(Dataset items)

--- --- ---

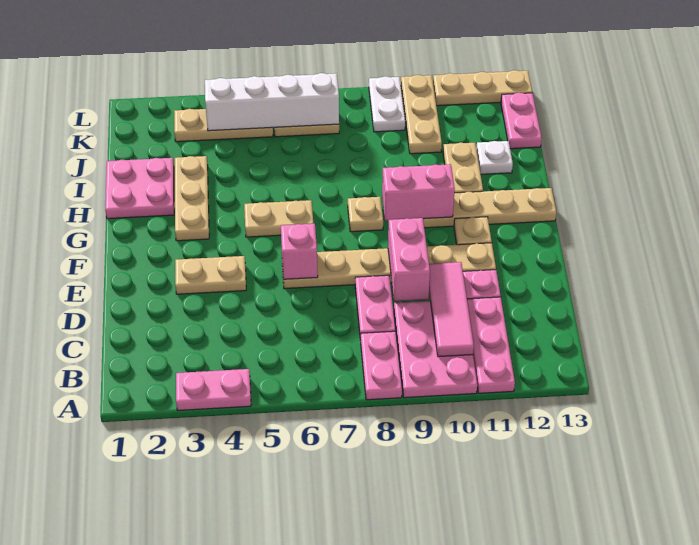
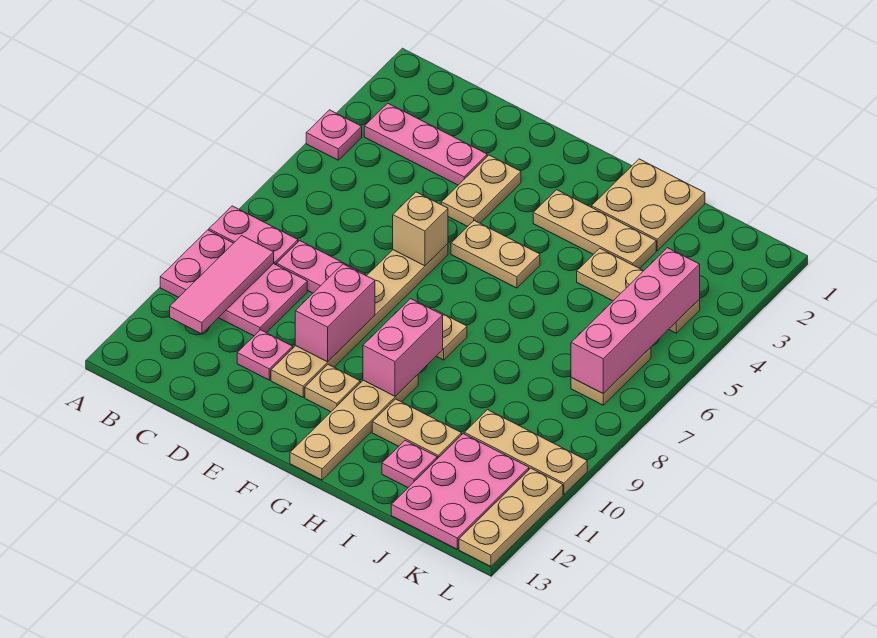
pink 1x2 plate [176,369,251,411] -> pink 1x1 plate [306,110,362,160]
pink 1x3 plate [467,297,515,393] -> pink 1x3 plate moved to [364,103,487,185]
pink 1x3 tile [429,262,474,357] -> pink 1x3 tile turned to [170,236,274,334]
pink 1x2 brick [388,218,430,301] -> pink 1x2 brick turned to [295,264,375,362]
pink 1x1 brick [281,224,318,279] -> tan 1x1 brick [393,192,448,266]
tan 1x2 plate [244,200,313,237] -> tan 1x2 plate turned to [451,221,540,288]
pink 2x2 plate [105,158,174,219] -> tan 2x2 plate [592,159,705,250]
white 1x1 plate [476,141,513,174] -> pink 1x1 plate [382,440,437,488]
pink 1x2 plate [501,93,542,149] -> pink 2x3 plate [391,434,529,549]
tan 1x3 plate [174,109,273,142] -> tan 1x3 plate turned to [577,248,700,333]
white 1x4 brick [205,73,339,131] -> pink 1x4 brick [571,248,700,394]
white 1x2 plate [369,76,405,132] -> none

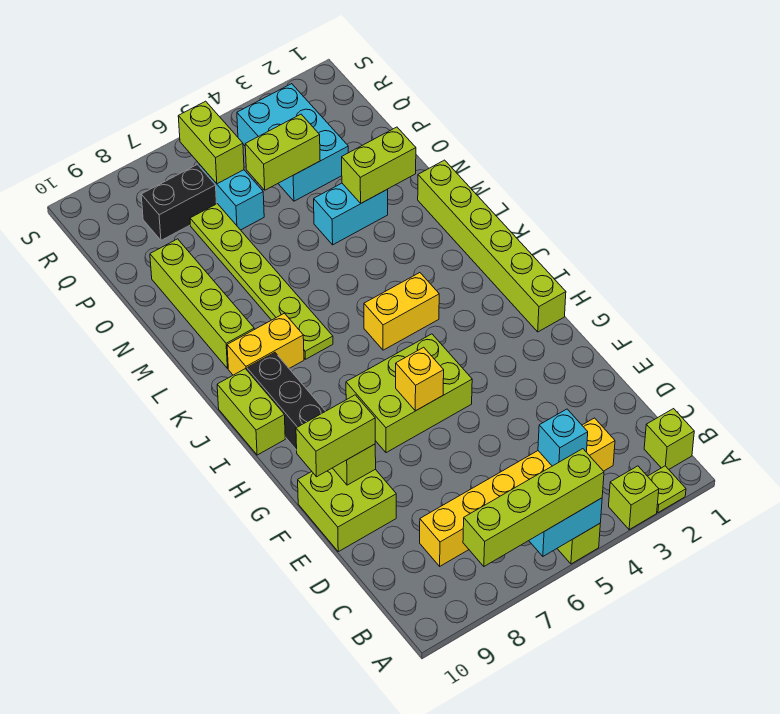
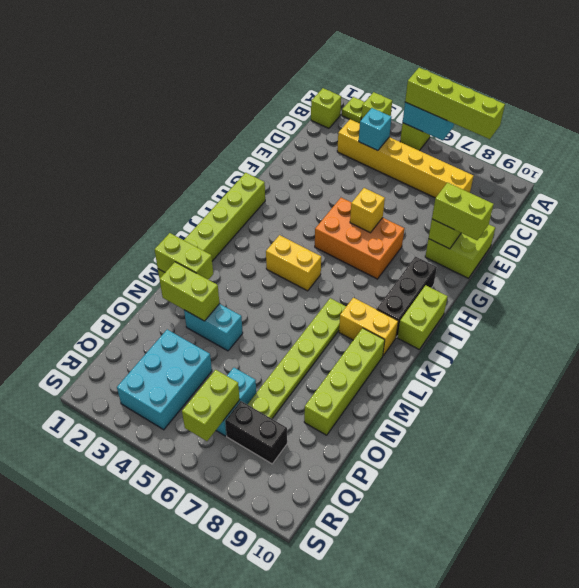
lime 2x3 brick [346,334,472,453] -> orange 2x3 brick [315,198,404,279]
lime 1x2 brick [245,114,320,190] -> lime 1x2 brick moved to [155,233,213,280]

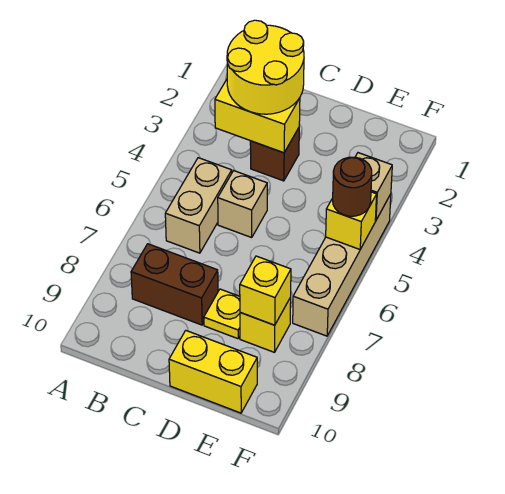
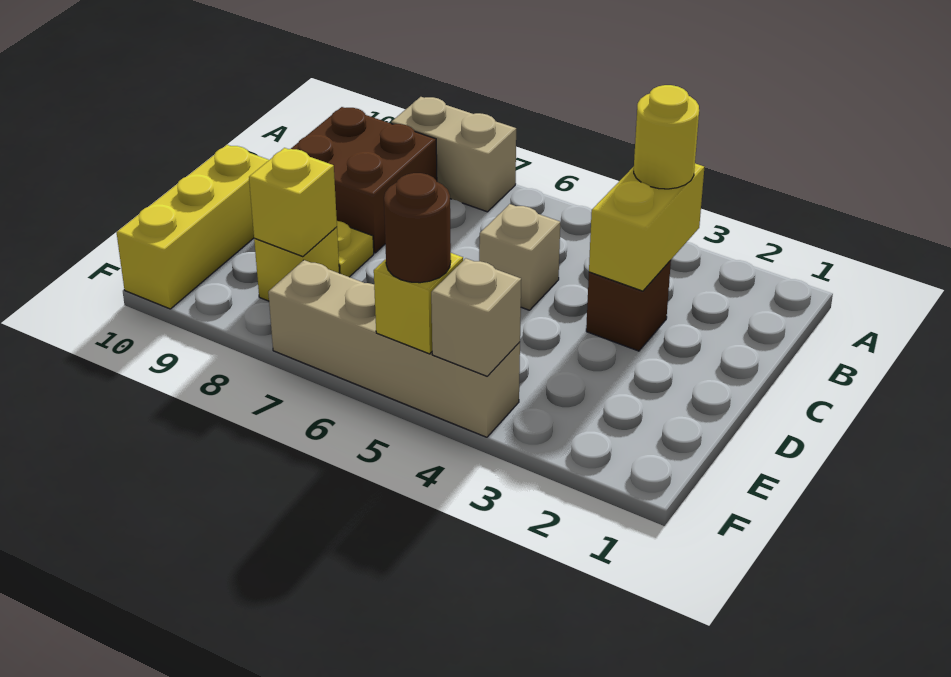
yellow 2x2 round brick [227,20,304,114] -> yellow 1x1 round brick [634,85,699,189]
tan 1x2 brick [165,158,232,253] -> tan 1x2 brick moved to [391,97,516,212]
brown 1x2 brick [131,244,218,325] -> brown 2x2 brick [291,107,437,253]
yellow 1x2 brick [169,331,257,413] -> yellow 1x3 brick [116,145,269,309]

--- --- ---

Your goal. Give again, word for word, every line from the top of the entries above to the line holding "lime 1x2 brick [245,114,320,190]", both included. Leave the pictures out.

Reply to the task.
pink 1x2 plate [176,369,251,411] -> pink 1x1 plate [306,110,362,160]
pink 1x3 plate [467,297,515,393] -> pink 1x3 plate moved to [364,103,487,185]
pink 1x3 tile [429,262,474,357] -> pink 1x3 tile turned to [170,236,274,334]
pink 1x2 brick [388,218,430,301] -> pink 1x2 brick turned to [295,264,375,362]
pink 1x1 brick [281,224,318,279] -> tan 1x1 brick [393,192,448,266]
tan 1x2 plate [244,200,313,237] -> tan 1x2 plate turned to [451,221,540,288]
pink 2x2 plate [105,158,174,219] -> tan 2x2 plate [592,159,705,250]
white 1x1 plate [476,141,513,174] -> pink 1x1 plate [382,440,437,488]
pink 1x2 plate [501,93,542,149] -> pink 2x3 plate [391,434,529,549]
tan 1x3 plate [174,109,273,142] -> tan 1x3 plate turned to [577,248,700,333]
white 1x4 brick [205,73,339,131] -> pink 1x4 brick [571,248,700,394]
white 1x2 plate [369,76,405,132] -> none

lime 2x3 brick [346,334,472,453] -> orange 2x3 brick [315,198,404,279]
lime 1x2 brick [245,114,320,190] -> lime 1x2 brick moved to [155,233,213,280]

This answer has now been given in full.